[WHAT THE TASK ASKS] Return the entries verbatim and drop every picture.

Records from a data source
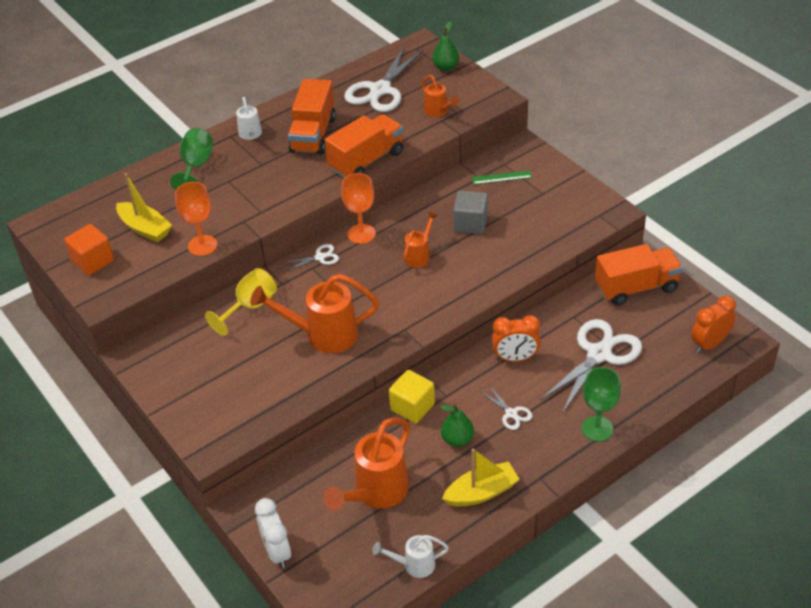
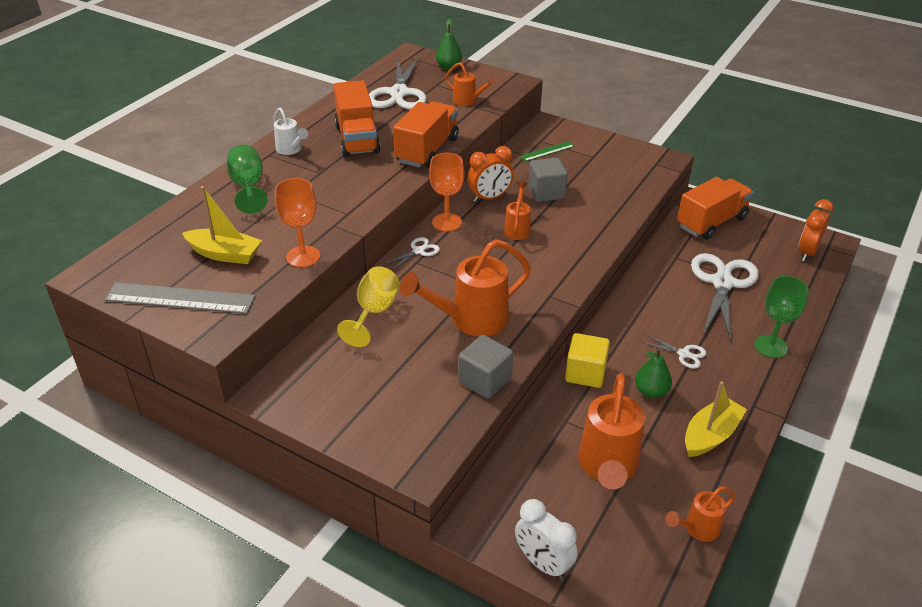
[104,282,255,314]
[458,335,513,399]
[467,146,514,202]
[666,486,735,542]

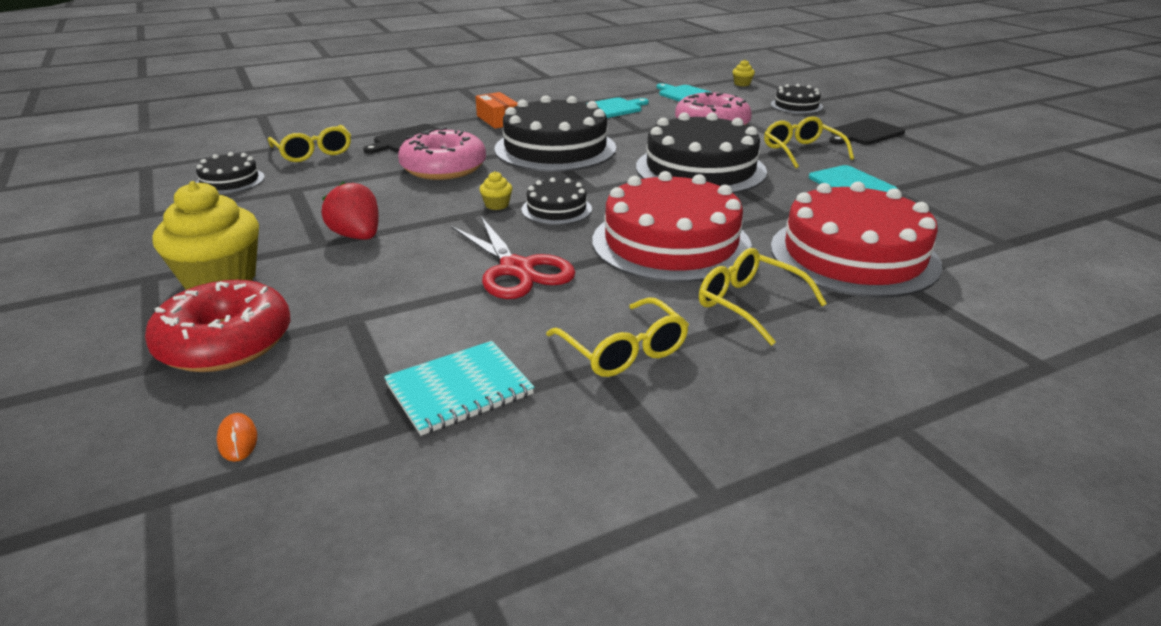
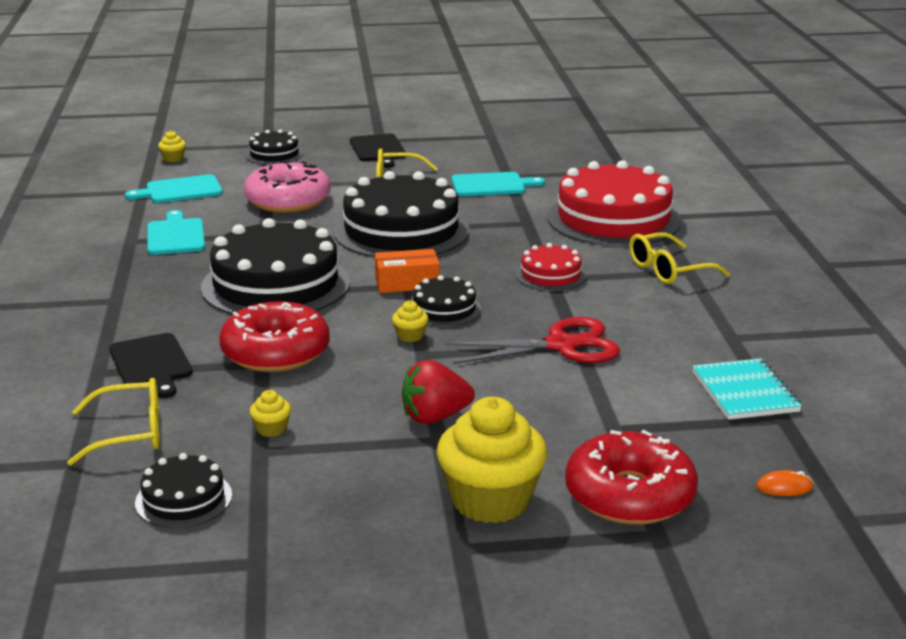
[219,301,330,372]
[250,390,291,437]
[375,249,440,293]
[515,243,587,291]
[546,297,689,377] (first image)

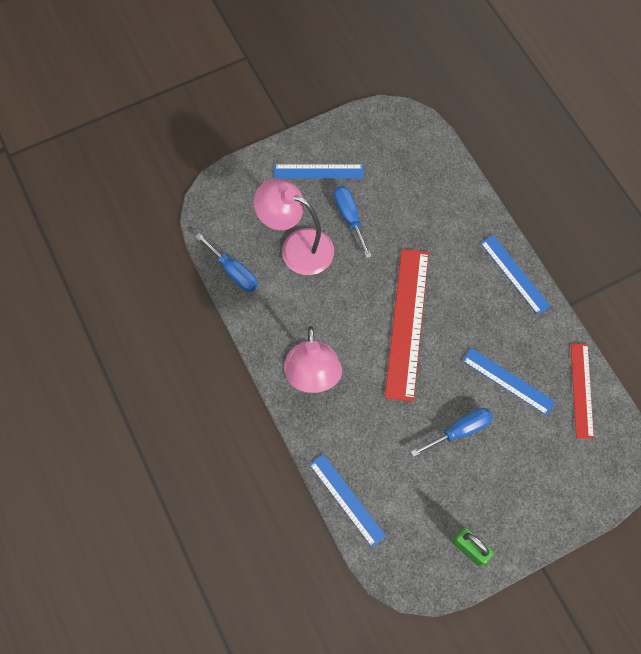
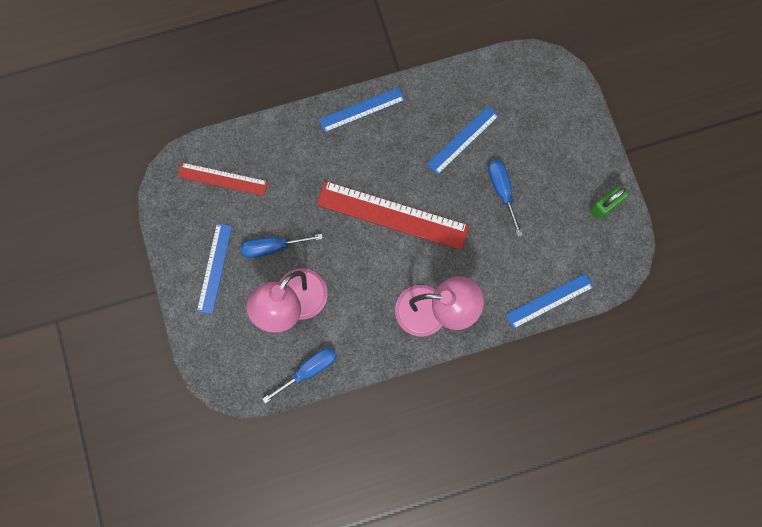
[178,162,268,196]

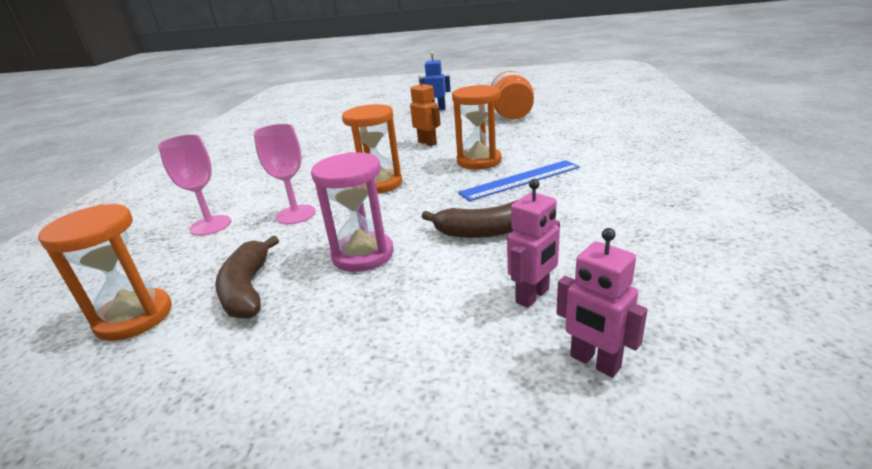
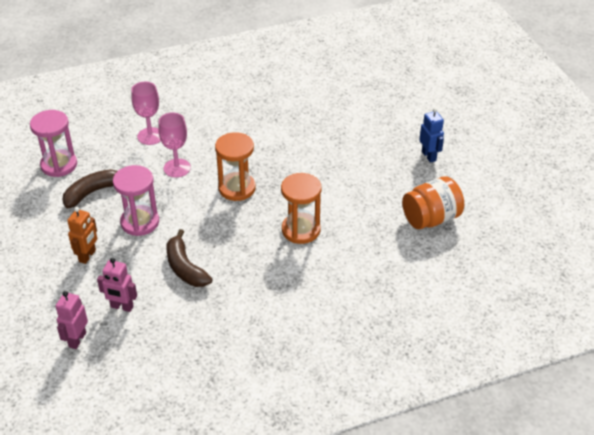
[30,110,77,177]
[67,207,97,264]
[458,160,580,201] (first image)

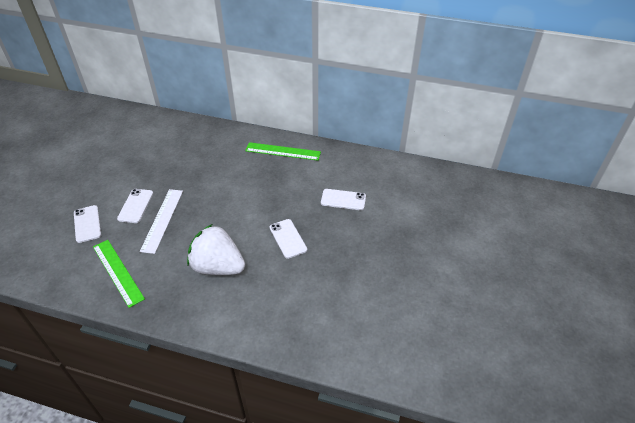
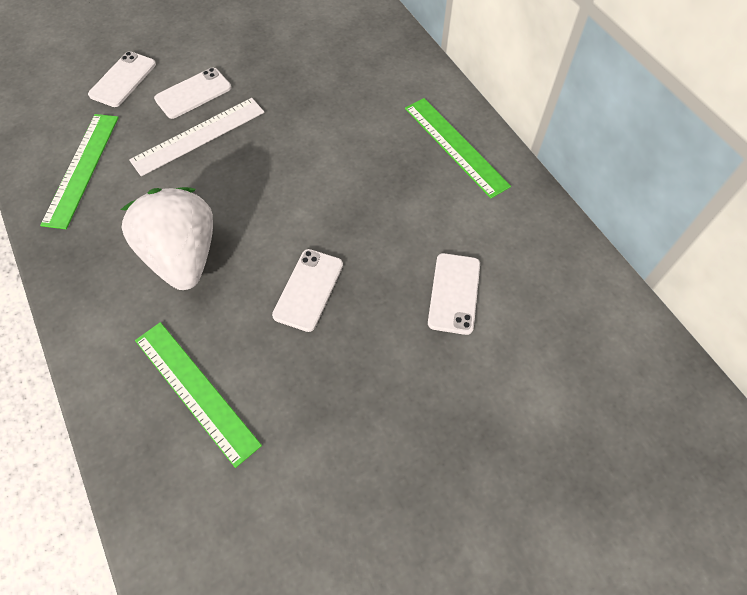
[135,322,262,468]
[428,253,480,335]

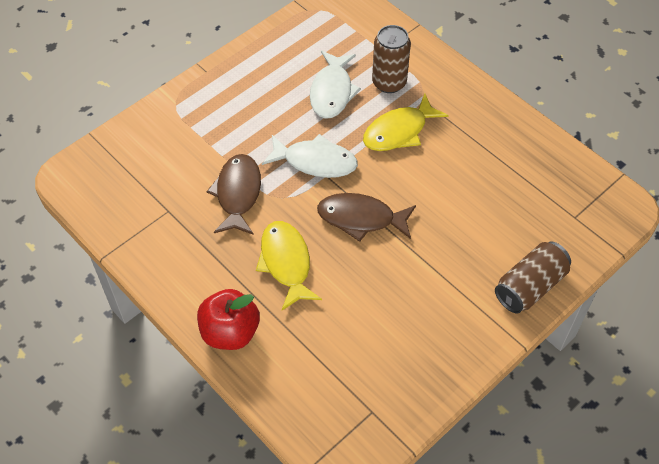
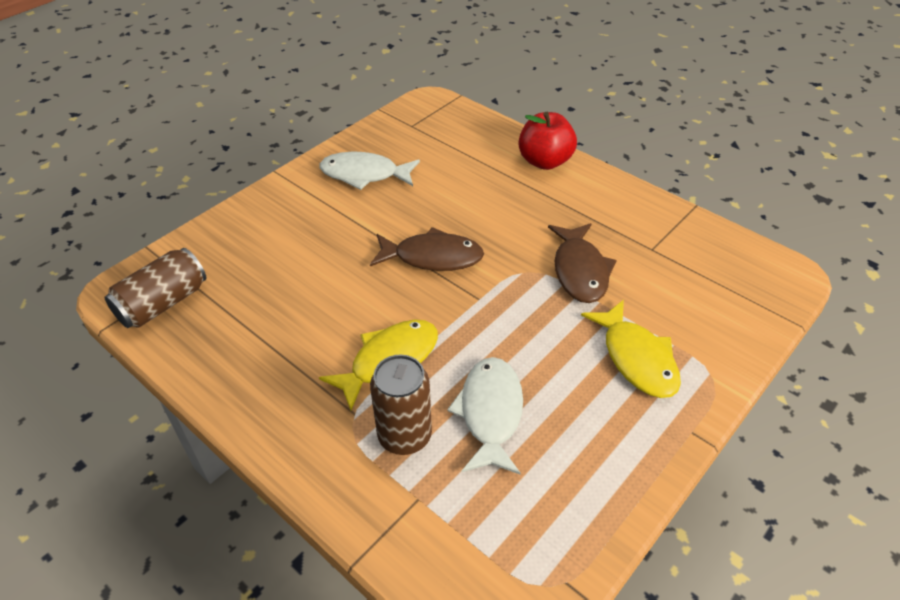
[104,248,206,328]
[320,152,420,190]
[581,300,681,398]

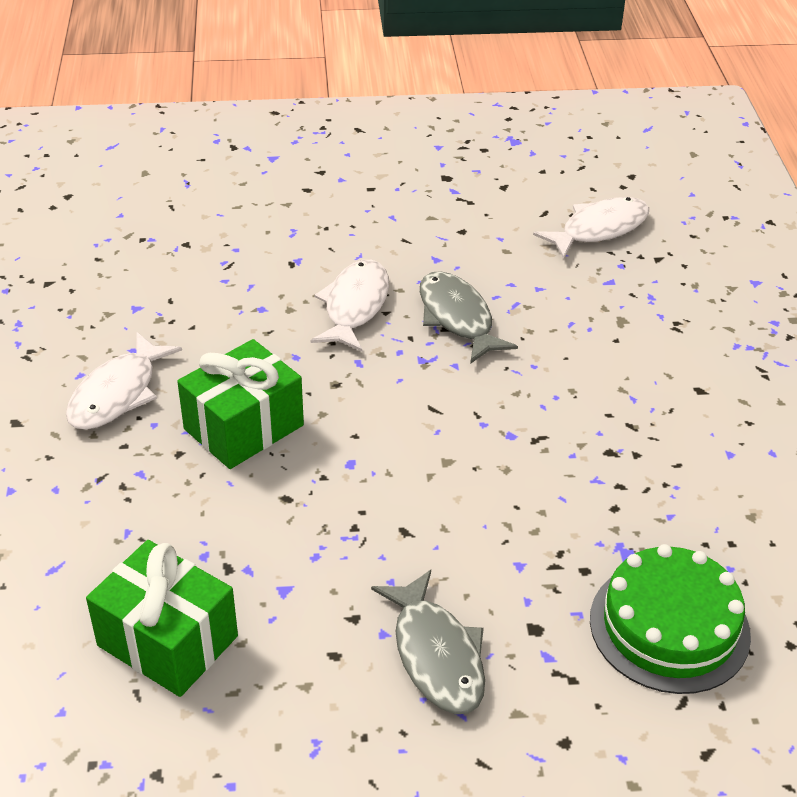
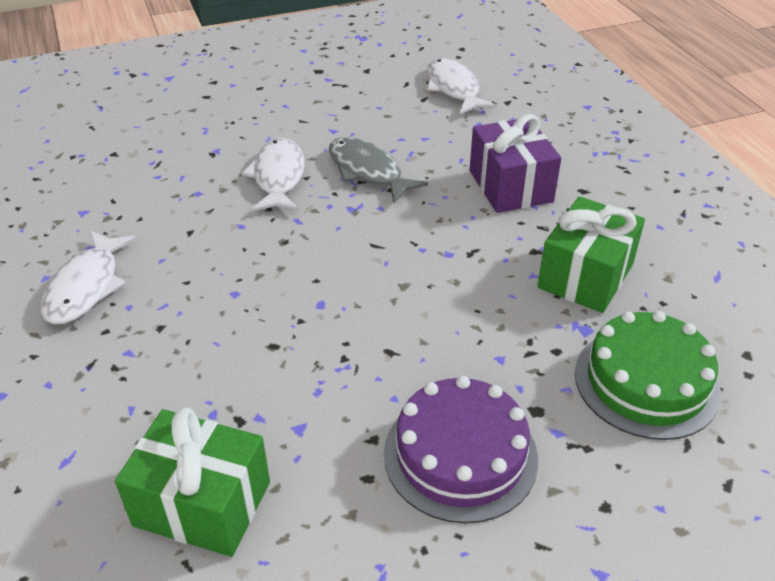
[384,376,538,524]
[427,58,497,115]
[469,114,561,213]
[537,196,645,313]

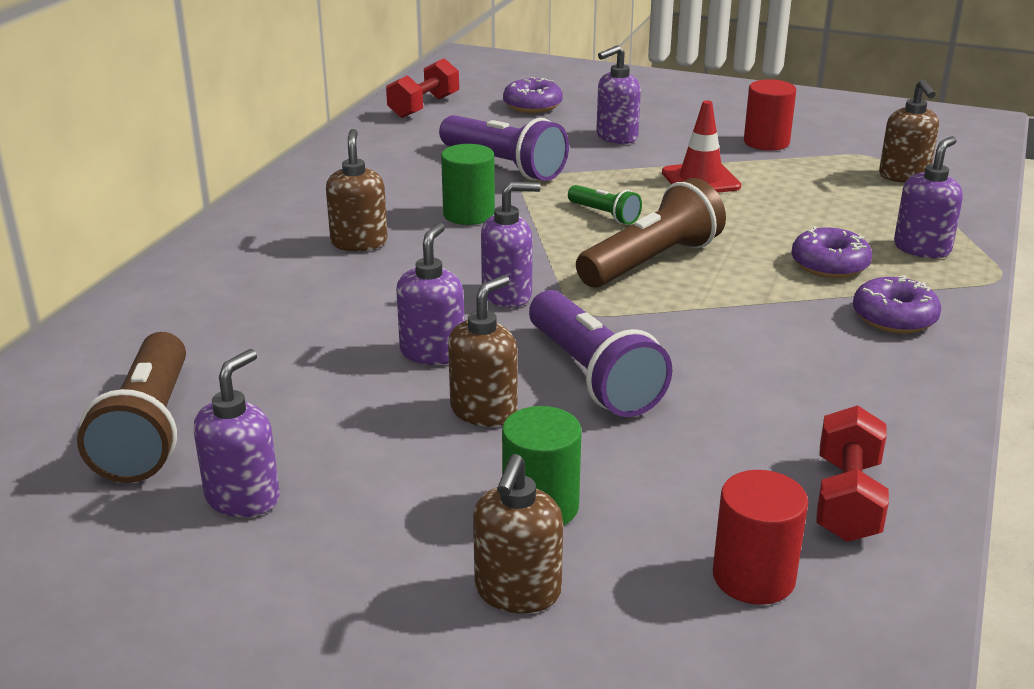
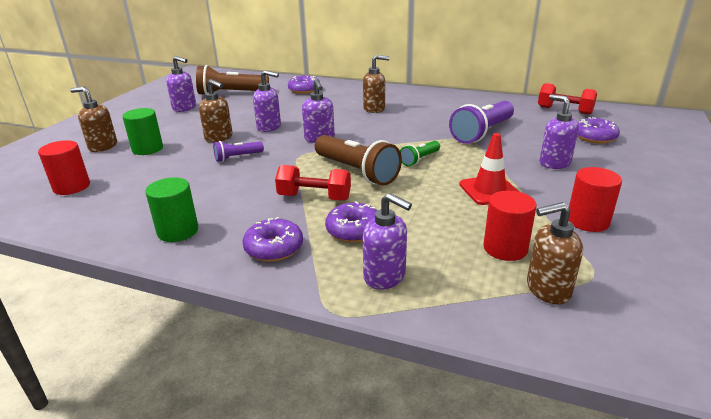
[145,177,198,242]
[213,141,264,162]
[275,165,351,201]
[288,76,320,94]
[483,190,537,261]

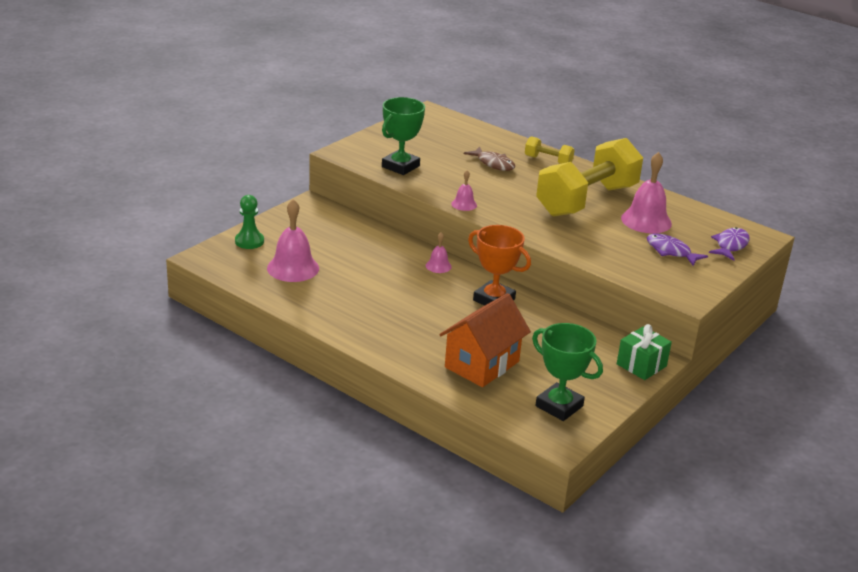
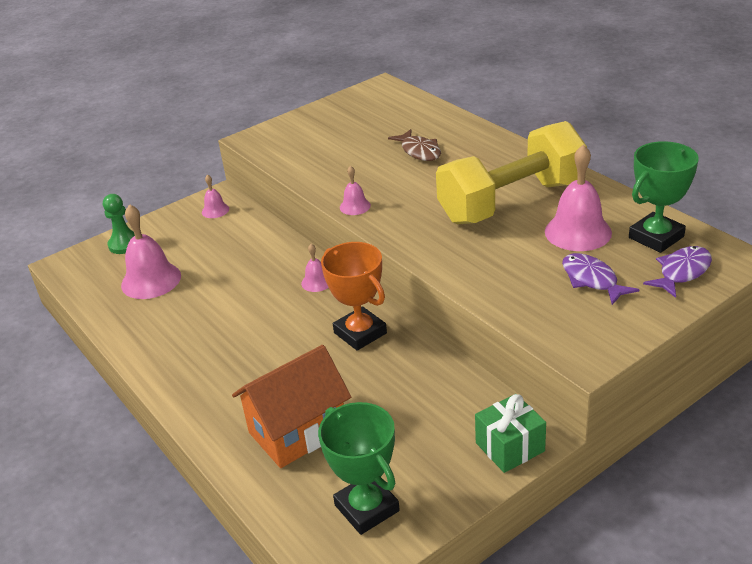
[202,174,229,218]
[629,141,699,253]
[525,136,575,164] (first image)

[WRITTEN SOLUTION]
[104,282,255,314]
[458,335,513,399]
[467,146,514,202]
[666,486,735,542]

[219,301,330,372]
[250,390,291,437]
[375,249,440,293]
[515,243,587,291]
[546,297,689,377] (first image)

[178,162,268,196]

[30,110,77,177]
[67,207,97,264]
[458,160,580,201] (first image)

[135,322,262,468]
[428,253,480,335]

[104,248,206,328]
[320,152,420,190]
[581,300,681,398]

[384,376,538,524]
[427,58,497,115]
[469,114,561,213]
[537,196,645,313]

[145,177,198,242]
[213,141,264,162]
[275,165,351,201]
[288,76,320,94]
[483,190,537,261]

[202,174,229,218]
[629,141,699,253]
[525,136,575,164] (first image)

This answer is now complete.